**EXERCISE REQUIREMENTS**
From first line to last, write out the data precisely as shown.

**DATA RECORDS**
%%
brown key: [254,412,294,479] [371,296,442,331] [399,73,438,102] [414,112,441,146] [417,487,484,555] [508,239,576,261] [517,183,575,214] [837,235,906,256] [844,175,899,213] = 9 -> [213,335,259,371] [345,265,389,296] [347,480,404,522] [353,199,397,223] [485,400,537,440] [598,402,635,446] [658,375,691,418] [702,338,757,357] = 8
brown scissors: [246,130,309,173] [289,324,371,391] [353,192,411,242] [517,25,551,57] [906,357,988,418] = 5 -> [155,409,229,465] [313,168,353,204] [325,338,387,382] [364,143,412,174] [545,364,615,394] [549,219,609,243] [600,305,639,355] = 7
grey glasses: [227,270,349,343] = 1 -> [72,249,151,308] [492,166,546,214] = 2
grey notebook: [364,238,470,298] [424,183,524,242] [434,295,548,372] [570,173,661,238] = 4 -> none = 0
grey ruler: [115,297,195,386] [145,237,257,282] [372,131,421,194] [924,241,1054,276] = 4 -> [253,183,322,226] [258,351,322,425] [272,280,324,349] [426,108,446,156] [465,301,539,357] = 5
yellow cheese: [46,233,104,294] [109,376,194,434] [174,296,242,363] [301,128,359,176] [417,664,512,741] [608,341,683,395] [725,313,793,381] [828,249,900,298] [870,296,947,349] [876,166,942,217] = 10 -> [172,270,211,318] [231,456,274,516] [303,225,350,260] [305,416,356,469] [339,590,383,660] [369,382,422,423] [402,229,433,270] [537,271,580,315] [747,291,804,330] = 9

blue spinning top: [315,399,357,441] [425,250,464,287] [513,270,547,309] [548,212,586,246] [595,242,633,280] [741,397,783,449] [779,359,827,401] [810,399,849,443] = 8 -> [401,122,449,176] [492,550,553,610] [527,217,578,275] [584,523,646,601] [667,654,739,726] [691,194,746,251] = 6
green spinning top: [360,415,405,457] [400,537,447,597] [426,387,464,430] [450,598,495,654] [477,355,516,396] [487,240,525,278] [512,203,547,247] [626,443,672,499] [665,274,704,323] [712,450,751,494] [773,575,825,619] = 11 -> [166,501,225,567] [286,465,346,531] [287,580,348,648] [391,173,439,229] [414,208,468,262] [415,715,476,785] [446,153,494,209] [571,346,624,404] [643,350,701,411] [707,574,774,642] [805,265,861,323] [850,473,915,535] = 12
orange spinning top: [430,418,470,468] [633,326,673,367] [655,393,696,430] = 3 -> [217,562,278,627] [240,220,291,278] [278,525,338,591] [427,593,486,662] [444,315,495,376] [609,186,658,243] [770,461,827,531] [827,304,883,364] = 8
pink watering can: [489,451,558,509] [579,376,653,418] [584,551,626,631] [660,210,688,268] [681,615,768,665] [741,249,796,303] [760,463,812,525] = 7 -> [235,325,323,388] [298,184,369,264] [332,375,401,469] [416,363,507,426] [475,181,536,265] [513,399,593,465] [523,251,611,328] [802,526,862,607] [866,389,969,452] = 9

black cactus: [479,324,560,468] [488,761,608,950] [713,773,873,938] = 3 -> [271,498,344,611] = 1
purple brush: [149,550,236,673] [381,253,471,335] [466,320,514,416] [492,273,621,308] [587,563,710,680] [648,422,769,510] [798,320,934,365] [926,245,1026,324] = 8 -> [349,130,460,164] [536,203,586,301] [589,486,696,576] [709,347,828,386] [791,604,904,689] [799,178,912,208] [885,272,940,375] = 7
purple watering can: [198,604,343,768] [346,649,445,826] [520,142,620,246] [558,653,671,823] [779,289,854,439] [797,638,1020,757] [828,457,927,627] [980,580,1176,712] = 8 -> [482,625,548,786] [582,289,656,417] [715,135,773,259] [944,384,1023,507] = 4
%%
**COMPLETED TASK**
brown key: [254,412,294,479] [371,296,442,331] [399,73,438,102] [414,112,441,146] [417,487,484,555] [508,239,576,261] [517,183,575,214] [837,235,906,256] [844,175,899,213] = 9 -> [213,335,259,371] [345,265,389,296] [347,480,404,522] [353,199,397,223] [485,400,537,440] [598,402,635,446] [658,375,691,418] [702,338,757,357] = 8
brown scissors: [246,130,309,173] [289,324,371,391] [353,192,411,242] [517,25,551,57] [906,357,988,418] = 5 -> [155,409,229,465] [313,168,353,204] [325,338,387,382] [364,143,412,174] [545,364,615,394] [549,219,609,243] [600,305,639,355] = 7
grey glasses: [227,270,349,343] = 1 -> [72,249,151,308] [492,166,546,214] = 2
grey notebook: [364,238,470,298] [424,183,524,242] [434,295,548,372] [570,173,661,238] = 4 -> none = 0
grey ruler: [115,297,195,386] [145,237,257,282] [372,131,421,194] [924,241,1054,276] = 4 -> [253,183,322,226] [258,351,322,425] [272,280,324,349] [426,108,446,156] [465,301,539,357] = 5
yellow cheese: [46,233,104,294] [109,376,194,434] [174,296,242,363] [301,128,359,176] [417,664,512,741] [608,341,683,395] [725,313,793,381] [828,249,900,298] [870,296,947,349] [876,166,942,217] = 10 -> [172,270,211,318] [231,456,274,516] [303,225,350,260] [305,416,356,469] [339,590,383,660] [369,382,422,423] [402,229,433,270] [537,271,580,315] [747,291,804,330] = 9

blue spinning top: [315,399,357,441] [425,250,464,287] [513,270,547,309] [548,212,586,246] [595,242,633,280] [741,397,783,449] [779,359,827,401] [810,399,849,443] = 8 -> [401,122,449,176] [492,550,553,610] [527,217,578,275] [584,523,646,601] [667,654,739,726] [691,194,746,251] = 6
green spinning top: [360,415,405,457] [400,537,447,597] [426,387,464,430] [450,598,495,654] [477,355,516,396] [487,240,525,278] [512,203,547,247] [626,443,672,499] [665,274,704,323] [712,450,751,494] [773,575,825,619] = 11 -> [166,501,225,567] [286,465,346,531] [287,580,348,648] [391,173,439,229] [414,208,468,262] [415,715,476,785] [446,153,494,209] [571,346,624,404] [643,350,701,411] [707,574,774,642] [805,265,861,323] [850,473,915,535] = 12
orange spinning top: [430,418,470,468] [633,326,673,367] [655,393,696,430] = 3 -> [217,562,278,627] [240,220,291,278] [278,525,338,591] [427,593,486,662] [444,315,495,376] [609,186,658,243] [770,461,827,531] [827,304,883,364] = 8
pink watering can: [489,451,558,509] [579,376,653,418] [584,551,626,631] [660,210,688,268] [681,615,768,665] [741,249,796,303] [760,463,812,525] = 7 -> [235,325,323,388] [298,184,369,264] [332,375,401,469] [416,363,507,426] [475,181,536,265] [513,399,593,465] [523,251,611,328] [802,526,862,607] [866,389,969,452] = 9

black cactus: [479,324,560,468] [488,761,608,950] [713,773,873,938] = 3 -> [271,498,344,611] = 1
purple brush: [149,550,236,673] [381,253,471,335] [466,320,514,416] [492,273,621,308] [587,563,710,680] [648,422,769,510] [798,320,934,365] [926,245,1026,324] = 8 -> [349,130,460,164] [536,203,586,301] [589,486,696,576] [709,347,828,386] [791,604,904,689] [799,178,912,208] [885,272,940,375] = 7
purple watering can: [198,604,343,768] [346,649,445,826] [520,142,620,246] [558,653,671,823] [779,289,854,439] [797,638,1020,757] [828,457,927,627] [980,580,1176,712] = 8 -> [482,625,548,786] [582,289,656,417] [715,135,773,259] [944,384,1023,507] = 4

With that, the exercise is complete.